Colored object listings
------------

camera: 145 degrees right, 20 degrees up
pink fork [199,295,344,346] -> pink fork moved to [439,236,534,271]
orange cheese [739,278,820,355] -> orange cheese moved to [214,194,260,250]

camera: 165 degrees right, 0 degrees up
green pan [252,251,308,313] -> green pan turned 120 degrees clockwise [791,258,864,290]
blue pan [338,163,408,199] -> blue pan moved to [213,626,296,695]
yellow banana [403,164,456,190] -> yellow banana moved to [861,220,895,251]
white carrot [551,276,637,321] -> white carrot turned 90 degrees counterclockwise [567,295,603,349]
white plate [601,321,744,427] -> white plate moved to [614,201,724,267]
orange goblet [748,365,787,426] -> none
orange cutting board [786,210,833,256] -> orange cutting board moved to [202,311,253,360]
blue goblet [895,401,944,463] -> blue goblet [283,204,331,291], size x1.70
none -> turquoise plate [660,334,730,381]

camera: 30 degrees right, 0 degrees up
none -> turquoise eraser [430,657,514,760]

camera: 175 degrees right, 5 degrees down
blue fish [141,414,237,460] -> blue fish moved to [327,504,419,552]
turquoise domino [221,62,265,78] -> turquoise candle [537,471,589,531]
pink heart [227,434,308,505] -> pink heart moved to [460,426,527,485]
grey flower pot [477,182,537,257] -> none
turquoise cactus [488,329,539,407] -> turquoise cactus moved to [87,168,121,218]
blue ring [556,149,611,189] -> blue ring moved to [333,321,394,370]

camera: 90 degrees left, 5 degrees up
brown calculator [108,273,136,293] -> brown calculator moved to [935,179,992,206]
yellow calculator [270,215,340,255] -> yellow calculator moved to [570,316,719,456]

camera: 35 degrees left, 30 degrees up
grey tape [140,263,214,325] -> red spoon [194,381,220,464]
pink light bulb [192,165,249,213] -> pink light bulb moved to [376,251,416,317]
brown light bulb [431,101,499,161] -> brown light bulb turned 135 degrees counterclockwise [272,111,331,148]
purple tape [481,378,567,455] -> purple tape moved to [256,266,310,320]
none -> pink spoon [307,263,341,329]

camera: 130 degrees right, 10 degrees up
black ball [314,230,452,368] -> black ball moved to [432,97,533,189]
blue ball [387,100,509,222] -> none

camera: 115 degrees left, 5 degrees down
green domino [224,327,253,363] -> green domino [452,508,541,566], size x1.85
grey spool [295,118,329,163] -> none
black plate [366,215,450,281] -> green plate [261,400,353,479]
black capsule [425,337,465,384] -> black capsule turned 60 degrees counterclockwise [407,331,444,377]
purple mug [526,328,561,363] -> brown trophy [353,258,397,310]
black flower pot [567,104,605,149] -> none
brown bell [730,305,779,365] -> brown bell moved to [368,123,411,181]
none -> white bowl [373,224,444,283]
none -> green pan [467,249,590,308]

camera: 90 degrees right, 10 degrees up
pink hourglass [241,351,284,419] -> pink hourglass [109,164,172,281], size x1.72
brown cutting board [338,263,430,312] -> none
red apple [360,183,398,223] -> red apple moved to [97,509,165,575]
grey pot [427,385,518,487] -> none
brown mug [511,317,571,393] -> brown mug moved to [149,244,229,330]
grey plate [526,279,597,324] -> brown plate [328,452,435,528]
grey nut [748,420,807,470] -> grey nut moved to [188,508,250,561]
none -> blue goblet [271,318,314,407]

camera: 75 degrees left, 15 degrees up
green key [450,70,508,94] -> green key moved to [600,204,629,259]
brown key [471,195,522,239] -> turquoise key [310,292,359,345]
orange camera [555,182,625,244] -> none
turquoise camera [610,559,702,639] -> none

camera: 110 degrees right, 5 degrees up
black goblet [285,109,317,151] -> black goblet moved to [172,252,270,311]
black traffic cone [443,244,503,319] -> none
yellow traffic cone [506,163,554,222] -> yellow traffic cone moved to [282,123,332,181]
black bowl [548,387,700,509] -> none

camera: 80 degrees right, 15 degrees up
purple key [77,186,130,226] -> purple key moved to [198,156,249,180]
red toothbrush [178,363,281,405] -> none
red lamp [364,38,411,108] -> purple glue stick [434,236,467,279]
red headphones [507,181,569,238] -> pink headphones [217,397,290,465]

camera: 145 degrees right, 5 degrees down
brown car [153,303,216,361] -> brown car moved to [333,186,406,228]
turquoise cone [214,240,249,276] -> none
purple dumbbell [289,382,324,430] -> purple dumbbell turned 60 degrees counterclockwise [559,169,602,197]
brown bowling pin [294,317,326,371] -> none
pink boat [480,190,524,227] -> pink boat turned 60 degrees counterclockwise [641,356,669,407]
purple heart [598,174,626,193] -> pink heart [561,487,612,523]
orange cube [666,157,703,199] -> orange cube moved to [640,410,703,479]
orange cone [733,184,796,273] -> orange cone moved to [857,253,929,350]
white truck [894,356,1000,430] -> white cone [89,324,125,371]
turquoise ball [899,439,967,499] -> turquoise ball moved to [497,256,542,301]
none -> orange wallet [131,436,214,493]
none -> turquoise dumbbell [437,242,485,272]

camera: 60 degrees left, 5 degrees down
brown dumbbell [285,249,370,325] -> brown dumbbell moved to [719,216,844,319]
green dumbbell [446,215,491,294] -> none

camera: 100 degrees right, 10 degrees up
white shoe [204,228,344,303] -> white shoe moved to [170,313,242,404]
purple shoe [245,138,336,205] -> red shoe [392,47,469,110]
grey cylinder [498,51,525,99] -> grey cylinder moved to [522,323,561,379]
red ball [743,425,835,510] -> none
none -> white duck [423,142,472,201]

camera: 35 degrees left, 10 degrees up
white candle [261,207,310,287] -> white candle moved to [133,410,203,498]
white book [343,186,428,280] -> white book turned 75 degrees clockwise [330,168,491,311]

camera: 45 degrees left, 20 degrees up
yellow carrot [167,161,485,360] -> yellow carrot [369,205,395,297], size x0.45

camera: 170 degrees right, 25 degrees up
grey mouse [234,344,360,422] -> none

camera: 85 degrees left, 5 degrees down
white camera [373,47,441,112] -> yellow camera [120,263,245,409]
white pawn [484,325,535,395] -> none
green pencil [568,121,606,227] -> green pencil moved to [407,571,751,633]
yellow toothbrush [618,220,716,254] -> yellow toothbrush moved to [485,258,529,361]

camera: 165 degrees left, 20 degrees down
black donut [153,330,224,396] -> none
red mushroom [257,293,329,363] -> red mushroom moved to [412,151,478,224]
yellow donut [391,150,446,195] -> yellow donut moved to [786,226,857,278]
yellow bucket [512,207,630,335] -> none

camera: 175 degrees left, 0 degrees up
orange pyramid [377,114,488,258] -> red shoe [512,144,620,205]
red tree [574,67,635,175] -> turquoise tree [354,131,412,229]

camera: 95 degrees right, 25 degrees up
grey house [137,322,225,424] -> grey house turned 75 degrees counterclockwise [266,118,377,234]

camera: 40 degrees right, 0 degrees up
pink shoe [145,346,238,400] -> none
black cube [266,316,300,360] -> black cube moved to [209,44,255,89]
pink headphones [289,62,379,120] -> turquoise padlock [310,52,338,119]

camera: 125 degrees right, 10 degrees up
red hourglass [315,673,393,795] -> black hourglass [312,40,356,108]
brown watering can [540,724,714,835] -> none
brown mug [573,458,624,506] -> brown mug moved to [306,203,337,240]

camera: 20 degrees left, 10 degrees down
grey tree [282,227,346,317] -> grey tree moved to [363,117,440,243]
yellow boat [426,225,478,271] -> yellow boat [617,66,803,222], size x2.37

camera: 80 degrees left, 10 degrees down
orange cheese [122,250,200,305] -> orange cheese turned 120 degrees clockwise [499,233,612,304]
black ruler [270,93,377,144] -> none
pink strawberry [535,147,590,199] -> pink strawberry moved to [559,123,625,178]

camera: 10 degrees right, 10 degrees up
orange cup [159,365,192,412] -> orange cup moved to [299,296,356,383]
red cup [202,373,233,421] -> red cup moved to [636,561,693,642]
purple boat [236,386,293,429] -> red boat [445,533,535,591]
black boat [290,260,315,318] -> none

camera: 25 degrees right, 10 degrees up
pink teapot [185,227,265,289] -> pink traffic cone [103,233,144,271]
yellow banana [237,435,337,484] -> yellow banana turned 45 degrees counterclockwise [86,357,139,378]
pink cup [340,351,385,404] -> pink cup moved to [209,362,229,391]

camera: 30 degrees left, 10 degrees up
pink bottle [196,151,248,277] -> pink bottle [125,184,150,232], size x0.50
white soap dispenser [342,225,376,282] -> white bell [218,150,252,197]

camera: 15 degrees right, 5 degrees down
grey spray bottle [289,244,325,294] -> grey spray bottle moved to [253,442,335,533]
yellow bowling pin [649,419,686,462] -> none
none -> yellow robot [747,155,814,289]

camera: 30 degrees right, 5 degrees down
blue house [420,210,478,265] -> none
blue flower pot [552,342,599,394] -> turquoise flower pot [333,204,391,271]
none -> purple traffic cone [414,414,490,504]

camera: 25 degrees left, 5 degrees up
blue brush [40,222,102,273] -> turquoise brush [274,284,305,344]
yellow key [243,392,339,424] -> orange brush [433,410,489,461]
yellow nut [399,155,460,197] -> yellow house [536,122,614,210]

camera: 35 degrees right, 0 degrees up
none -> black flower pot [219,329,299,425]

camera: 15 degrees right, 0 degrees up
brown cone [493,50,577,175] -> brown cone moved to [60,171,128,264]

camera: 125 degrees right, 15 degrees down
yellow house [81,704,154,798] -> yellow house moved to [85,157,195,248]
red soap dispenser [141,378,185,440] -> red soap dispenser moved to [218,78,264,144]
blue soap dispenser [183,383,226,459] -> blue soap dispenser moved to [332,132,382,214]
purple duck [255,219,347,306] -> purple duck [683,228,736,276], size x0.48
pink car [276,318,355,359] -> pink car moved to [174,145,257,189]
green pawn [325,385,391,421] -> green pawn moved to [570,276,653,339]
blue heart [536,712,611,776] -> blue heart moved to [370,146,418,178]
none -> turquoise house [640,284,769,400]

------------

> TRY IT
How many of the lines above include the string "headphones"? Reply with the number by itself.

> OUTPUT OF THE EXERCISE
2